Revise the material by replacing "Adagio" with "Andante" wherever it occurs, leaving everything else unchanged, and reproduce the result without the pictures.

## begin Entries supplied

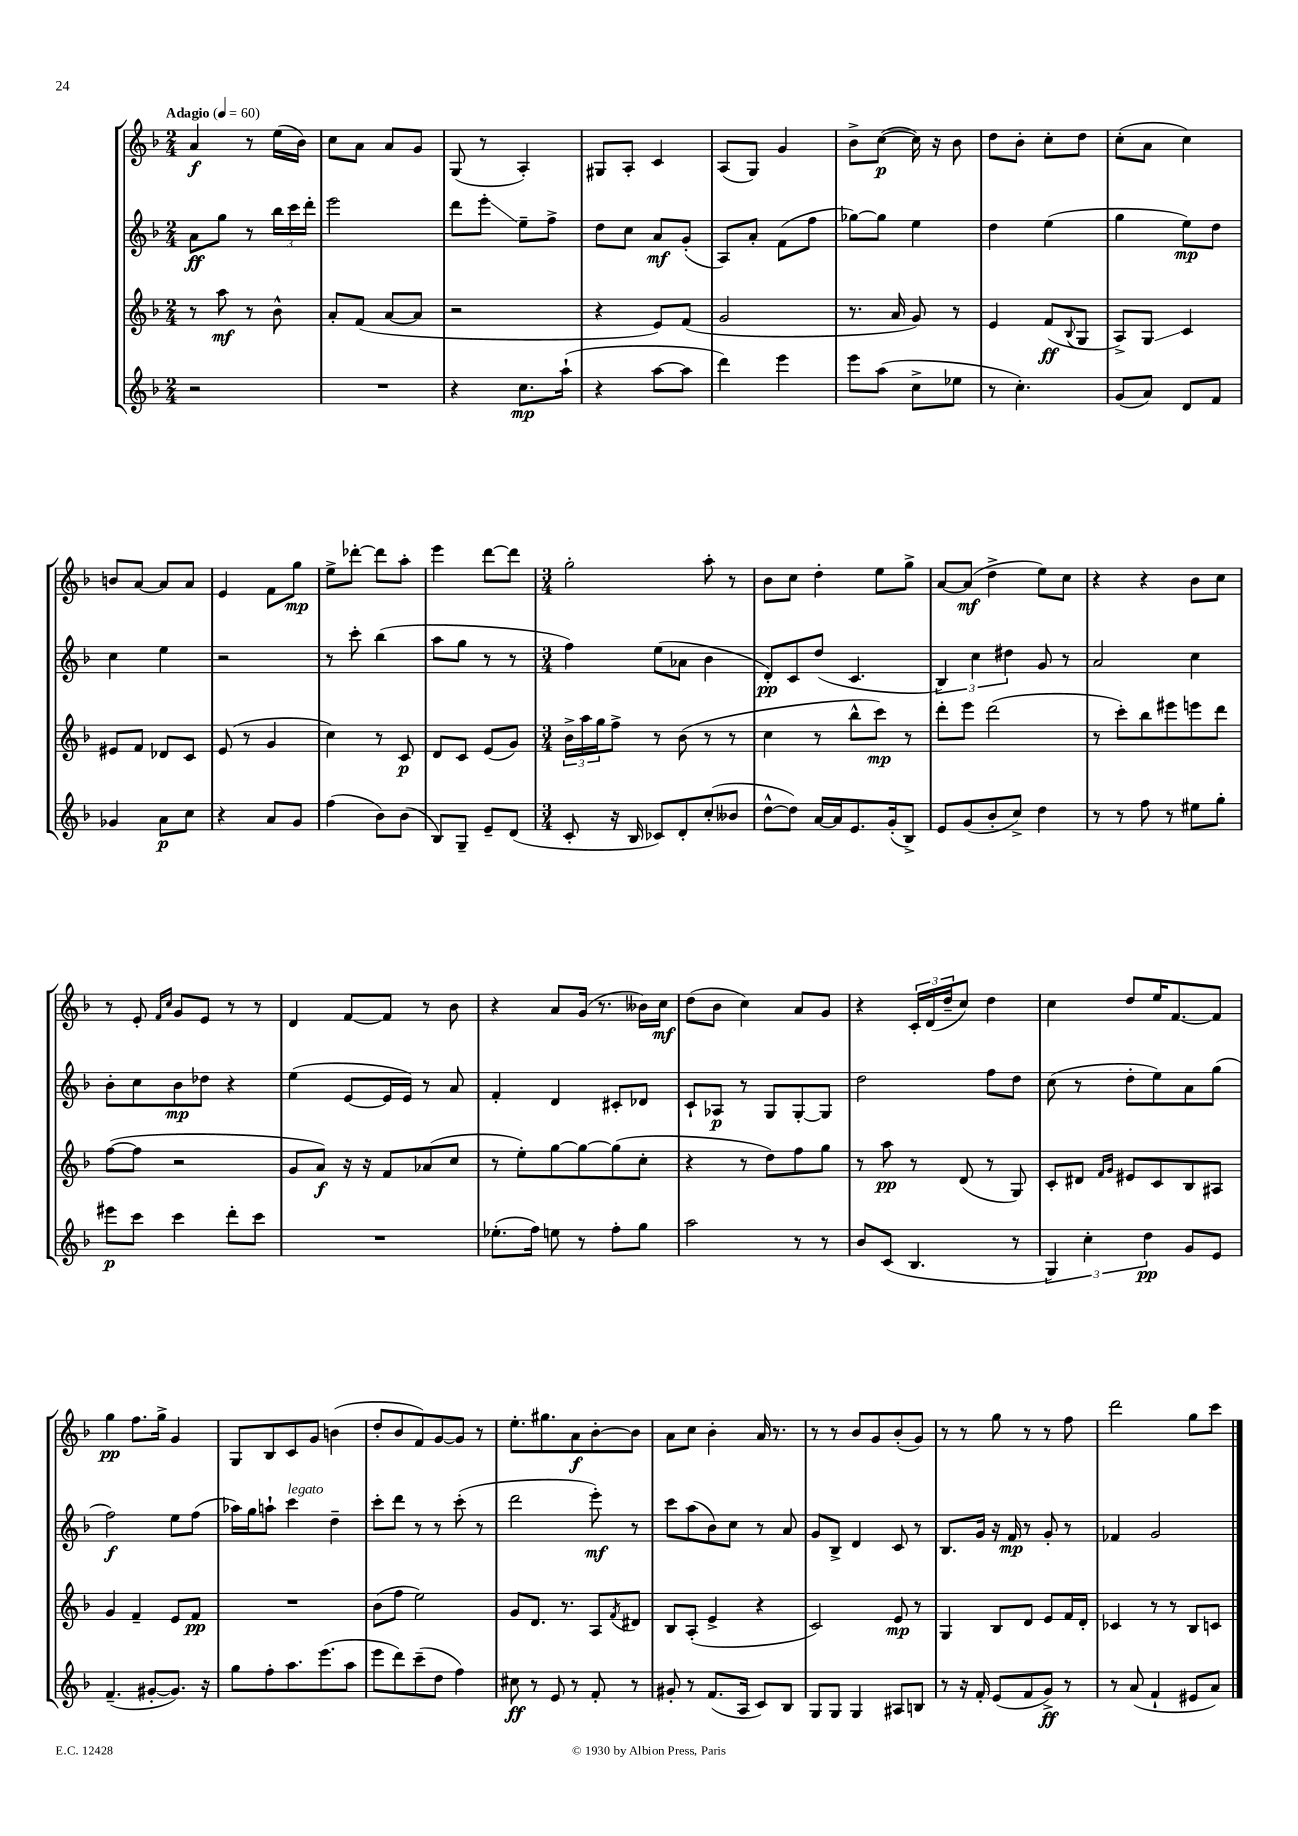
<<
\new StaffGroup <<
\new Staff = "s0" {
    \clef treble \key f \major \numericTimeSignature \time 2/4 \tempo "Adagio" 4 = 60
    a'4\f r8 e''16( bes'16) |
    c''8 a'8 a'8 g'8 |
    g8( r8 a4-.) |
    gis8 a8-. c'4 |
    a8( g8) g'4 |
    bes'8-> c''8~\p( c''16) r16 bes'8 |
    d''8 bes'8-. c''8-. d''8 |
    c''8-.( a'8 c''4) |
    b'8 a'8~ a'8 a'8 |
    e'4 f'8 g''8\mp |
    e''8-> des'''8~-. des'''8 a''8-. |
    e'''4 d'''8~ d'''8 |
    \numericTimeSignature \time 3/4 g''2-. a''8-. r8 |
    bes'8 c''8 d''4-. e''8 g''8-> |
    a'8~ a'8\mf( d''4-> e''8) c''8 |
    r4 r4 bes'8 c''8 |
    r8 e'8-. \grace { f'16 c''16 } g'8 e'8 r8 r8 |
    d'4 f'8~ f'8 r8 bes'8 |
    r4 a'8 g'16( r8. beses'16) c''16\mf |
    d''8( bes'8 c''4) a'8 g'8 |
    r4 \tuplet 3/2 { c'16-. d'16( d''16-- } c''8) d''4 |
    c''4 d''8 e''16 f'8.~ f'8 |
    g''4\pp f''8. g''16-> g'4 |
    g8 bes8 c'8 g'8 b'4( |
    d''8-. bes'8 f'8) g'8~ g'8 r8 |
    e''8.-. gis''8. a'8\f bes'8~-. bes'8 |
    a'8 c''8 bes'4-. a'16 r8. |
    r8 r8 bes'8 g'8 bes'8-.( g'8) |
    r8 r8 g''8 r8 r8 f''8 |
    d'''2 g''8 c'''8 \bar "|." |
}
\new Staff = "s1" {
    \clef treble \key f \major \numericTimeSignature \time 2/4
    a'8\ff g''8 r8 \tuplet 3/2 { bes''16 c'''16 d'''16-. } |
    e'''2 |
    d'''8 e'''8-.\glissando e''8-- f''8-> |
    d''8 c''8 a'8\mf g'8-.( |
    a8) a'8-. f'8( f''8 |
    ges''8~) ges''8 e''4 |
    d''4 e''4( |
    g''4 e''8\mp) d''8 |
    c''4 e''4 |
    r2 |
    r8 c'''8-. bes''4( |
    a''8 g''8 r8 r8 |
    \numericTimeSignature \time 3/4 f''4) e''8( aes'8 bes'4 |
    d'8-.\pp) c'8 d''8( c'4. |
    \tuplet 3/2 { bes4) c''4 dis''4 } g'8 r8 |
    a'2 c''4 |
    bes'8-. c''8 bes'8\mp des''8 r4 |
    e''4( e'8~ e'16 e'16) r8 a'8 |
    f'4-. d'4 cis'8-. des'8 |
    c'8-! aes8\p r8 g8 g8~-. g8 |
    d''2 f''8 d''8 |
    c''8( r8 d''8-. e''8) a'8 g''8( |
    f''2\f) e''8 f''8( |
    aes''16) g''16 a''8-! c'''4^\markup { \italic "legato" } d''4-- |
    c'''8-. d'''8 r8 r8 c'''8-.( r8 |
    d'''2 e'''8-.\mf) r8 |
    c'''8 a''8( bes'8) c''8 r8 a'8 |
    g'8 bes8-> d'4 c'8 r8 |
    bes8. g'16 r16 f'16\mp r8 g'8-. r8 |
    fes'4 g'2 \bar "|." |
}
\new Staff = "s2" {
    \clef treble \key f \major \numericTimeSignature \time 2/4
    r8 a''8\mf r8 bes'8-^ |
    a'8-. f'8( a'8~ a'8 |
    r2 |
    r4 e'8) f'8( |
    g'2 |
    r8. a'16 g'8) r8 |
    e'4 f'8\ff( \appoggiatura { bes8 } g8 |
    a8->) g8\glissando c'4 |
    eis'8 f'8 des'8 c'8 |
    e'8( r8 g'4 |
    c''4) r8 c'8\p |
    d'8 c'8 e'8( g'8) |
    \numericTimeSignature \time 3/4 \tuplet 3/2 { bes'16-> a''16 g''16 } f''8-> r8 bes'8( r8 r8 |
    c''4 r8 bes''8-^ c'''8\mp) r8 |
    d'''8-. e'''8 d'''2( |
    r8 c'''8-.) bes''8 eis'''8 e'''8 d'''8 |
    f''8~( f''8 r2 |
    g'8 a'8\f) r16 r16 f'8 aes'8( c''8 |
    r8 e''8-.) g''8~ g''8~ g''8( c''8-. |
    r4 r8 d''8) f''8 g''8 |
    r8 a''8\pp r8 d'8( r8 g8) |
    c'8-. dis'8 \grace { f'16 g'16 } eis'8 c'8 bes8 ais8 |
    g'4 f'4-- e'8 f'8\pp |
    R2. |
    bes'8( f''8 e''2) |
    g'8 d'8. r8. a8 \acciaccatura { f'8 } dis'8 |
    bes8 a8-.( e'4-> r4 |
    c'2) e'8\mp r8 |
    g4 bes8 d'8 e'8 f'16 d'16-. |
    ces'4 r8 r8 bes8 c'8 \bar "|." |
}
\new Staff = "s3" {
    \clef treble \key f \major \numericTimeSignature \time 2/4
    r2 |
    R2 |
    r4 c''8.\mp a''16-!( |
    r4 a''8~ a''8 |
    d'''4) e'''4 |
    e'''8 a''8( c''8-> ees''8 |
    r8 c''4.-.) |
    g'8( a'8) d'8 f'8 |
    ges'4 a'8\p c''8 |
    r4 a'8 g'8 |
    f''4( bes'8) bes'8( |
    bes8) g8-- e'8-- d'8( |
    \numericTimeSignature \time 3/4 c'8-. r16 bes16 ces'8) d'8-. c''8-.( beses'8 |
    d''8~-^ d''8) a'16~ a'16 e'8. g'16-.( bes8->) |
    e'8 g'8( bes'8-. c''8->) d''4 |
    r8 r8 f''8 r8 eis''8 g''8-. |
    eis'''8\p c'''8 c'''4 d'''8-. c'''8 |
    R2. |
    ees''8.-.( f''16) e''8 r8 f''8-. g''8 |
    a''2 r8 r8 |
    bes'8 c'8( bes4. r8 |
    \tuplet 3/2 { g4) c''4-. d''4\pp } g'8 e'8 |
    f'4.--( gis'8~-. gis'8.) r16 |
    g''8 f''8-. a''8. e'''8.( a''8 |
    e'''8 d'''8) c'''8--( d''8 f''4) |
    cis''8\ff r8 e'8 r8 f'8-. r8 |
    gis'8-. r8 f'8.( a16 c'8) bes8 |
    g8 g8 g4 ais8 b8 |
    r8 r16 f'16-. e'8( f'8 g'8->\ff) r8 |
    r8 a'8( f'4-! eis'8 a'8) \bar "|." |
}
>>
>>
\layout { \context { \Score \remove "Bar_number_engraver" } }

## end Entries supplied

» **Task response**
<<
\new StaffGroup <<
\new Staff = "s0" {
    \clef treble \key f \major \numericTimeSignature \time 2/4 \tempo "Andante" 4 = 60
    a'4\f r8 e''16( bes'16) |
    c''8 a'8 a'8 g'8 |
    g8( r8 a4-.) |
    gis8 a8-. c'4 |
    a8( g8) g'4 |
    bes'8-> c''8~\p( c''16) r16 bes'8 |
    d''8 bes'8-. c''8-. d''8 |
    c''8-.( a'8 c''4) |
    b'8 a'8~ a'8 a'8 |
    e'4 f'8 g''8\mp |
    e''8-> des'''8~-. des'''8 a''8-. |
    e'''4 d'''8~ d'''8 |
    \numericTimeSignature \time 3/4 g''2-. a''8-. r8 |
    bes'8 c''8 d''4-. e''8 g''8-> |
    a'8~ a'8\mf( d''4-> e''8) c''8 |
    r4 r4 bes'8 c''8 |
    r8 e'8-. \grace { f'16 c''16 } g'8 e'8 r8 r8 |
    d'4 f'8~ f'8 r8 bes'8 |
    r4 a'8 g'16( r8. beses'16) c''16\mf |
    d''8( bes'8 c''4) a'8 g'8 |
    r4 \tuplet 3/2 { c'16-. d'16( d''16-- } c''8) d''4 |
    c''4 d''8 e''16 f'8.~ f'8 |
    g''4\pp f''8. g''16-> g'4 |
    g8 bes8 c'8 g'8 b'4( |
    d''8-. bes'8 f'8) g'8~ g'8 r8 |
    e''8.-. gis''8. a'8\f bes'8~-. bes'8 |
    a'8 c''8 bes'4-. a'16 r8. |
    r8 r8 bes'8 g'8 bes'8-.( g'8) |
    r8 r8 g''8 r8 r8 f''8 |
    d'''2 g''8 c'''8 \bar "|." |
}
\new Staff = "s1" {
    \clef treble \key f \major \numericTimeSignature \time 2/4
    a'8\ff g''8 r8 \tuplet 3/2 { bes''16 c'''16 d'''16-. } |
    e'''2 |
    d'''8 e'''8-.\glissando e''8-- f''8-> |
    d''8 c''8 a'8\mf g'8-.( |
    a8) a'8-. f'8( f''8 |
    ges''8~) ges''8 e''4 |
    d''4 e''4( |
    g''4 e''8\mp) d''8 |
    c''4 e''4 |
    r2 |
    r8 c'''8-. bes''4( |
    a''8 g''8 r8 r8 |
    \numericTimeSignature \time 3/4 f''4) e''8( aes'8 bes'4 |
    d'8-.\pp) c'8 d''8( c'4. |
    \tuplet 3/2 { bes4) c''4 dis''4 } g'8 r8 |
    a'2 c''4 |
    bes'8-. c''8 bes'8\mp des''8 r4 |
    e''4( e'8~ e'16 e'16) r8 a'8 |
    f'4-. d'4 cis'8-. des'8 |
    c'8-! aes8\p r8 g8 g8~-. g8 |
    d''2 f''8 d''8 |
    c''8( r8 d''8-. e''8) a'8 g''8( |
    f''2\f) e''8 f''8( |
    aes''16) g''16 a''8-! c'''4^\markup { \italic "legato" } d''4-- |
    c'''8-. d'''8 r8 r8 c'''8-.( r8 |
    d'''2 e'''8-.\mf) r8 |
    c'''8 a''8( bes'8) c''8 r8 a'8 |
    g'8 bes8-> d'4 c'8 r8 |
    bes8. g'16 r16 f'16\mp r8 g'8-. r8 |
    fes'4 g'2 \bar "|." |
}
\new Staff = "s2" {
    \clef treble \key f \major \numericTimeSignature \time 2/4
    r8 a''8\mf r8 bes'8-^ |
    a'8-. f'8( a'8~ a'8 |
    r2 |
    r4 e'8) f'8( |
    g'2 |
    r8. a'16 g'8) r8 |
    e'4 f'8\ff( \appoggiatura { bes8 } g8 |
    a8->) g8\glissando c'4 |
    eis'8 f'8 des'8 c'8 |
    e'8( r8 g'4 |
    c''4) r8 c'8\p |
    d'8 c'8 e'8( g'8) |
    \numericTimeSignature \time 3/4 \tuplet 3/2 { bes'16-> a''16 g''16 } f''8-> r8 bes'8( r8 r8 |
    c''4 r8 bes''8-^ c'''8\mp) r8 |
    d'''8-. e'''8 d'''2( |
    r8 c'''8-.) bes''8 eis'''8 e'''8 d'''8 |
    f''8~( f''8 r2 |
    g'8 a'8\f) r16 r16 f'8 aes'8( c''8 |
    r8 e''8-.) g''8~ g''8~ g''8( c''8-. |
    r4 r8 d''8) f''8 g''8 |
    r8 a''8\pp r8 d'8( r8 g8) |
    c'8-. dis'8 \grace { f'16 g'16 } eis'8 c'8 bes8 ais8 |
    g'4 f'4-- e'8 f'8\pp |
    R2. |
    bes'8( f''8 e''2) |
    g'8 d'8. r8. a8 \acciaccatura { f'8 } dis'8 |
    bes8 a8-.( e'4-> r4 |
    c'2) e'8\mp r8 |
    g4 bes8 d'8 e'8 f'16 d'16-. |
    ces'4 r8 r8 bes8 c'8 \bar "|." |
}
\new Staff = "s3" {
    \clef treble \key f \major \numericTimeSignature \time 2/4
    r2 |
    R2 |
    r4 c''8.\mp a''16-!( |
    r4 a''8~ a''8 |
    d'''4) e'''4 |
    e'''8 a''8( c''8-> ees''8 |
    r8 c''4.-.) |
    g'8( a'8) d'8 f'8 |
    ges'4 a'8\p c''8 |
    r4 a'8 g'8 |
    f''4( bes'8) bes'8( |
    bes8) g8-- e'8-- d'8( |
    \numericTimeSignature \time 3/4 c'8-. r16 bes16 ces'8) d'8-. c''8-.( beses'8 |
    d''8~-^ d''8) a'16~ a'16 e'8. g'16-.( bes8->) |
    e'8 g'8( bes'8-. c''8->) d''4 |
    r8 r8 f''8 r8 eis''8 g''8-. |
    eis'''8\p c'''8 c'''4 d'''8-. c'''8 |
    R2. |
    ees''8.-.( f''16) e''8 r8 f''8-. g''8 |
    a''2 r8 r8 |
    bes'8 c'8( bes4. r8 |
    \tuplet 3/2 { g4) c''4-. d''4\pp } g'8 e'8 |
    f'4.--( gis'8~-. gis'8.) r16 |
    g''8 f''8-. a''8. e'''8.( a''8 |
    e'''8 d'''8) c'''8--( d''8 f''4) |
    cis''8\ff r8 e'8 r8 f'8-. r8 |
    gis'8-. r8 f'8.( a16 c'8) bes8 |
    g8 g8 g4 ais8 b8 |
    r8 r16 f'16-. e'8( f'8 g'8->\ff) r8 |
    r8 a'8( f'4-! eis'8 a'8) \bar "|." |
}
>>
>>
\layout { \context { \Score \remove "Bar_number_engraver" } }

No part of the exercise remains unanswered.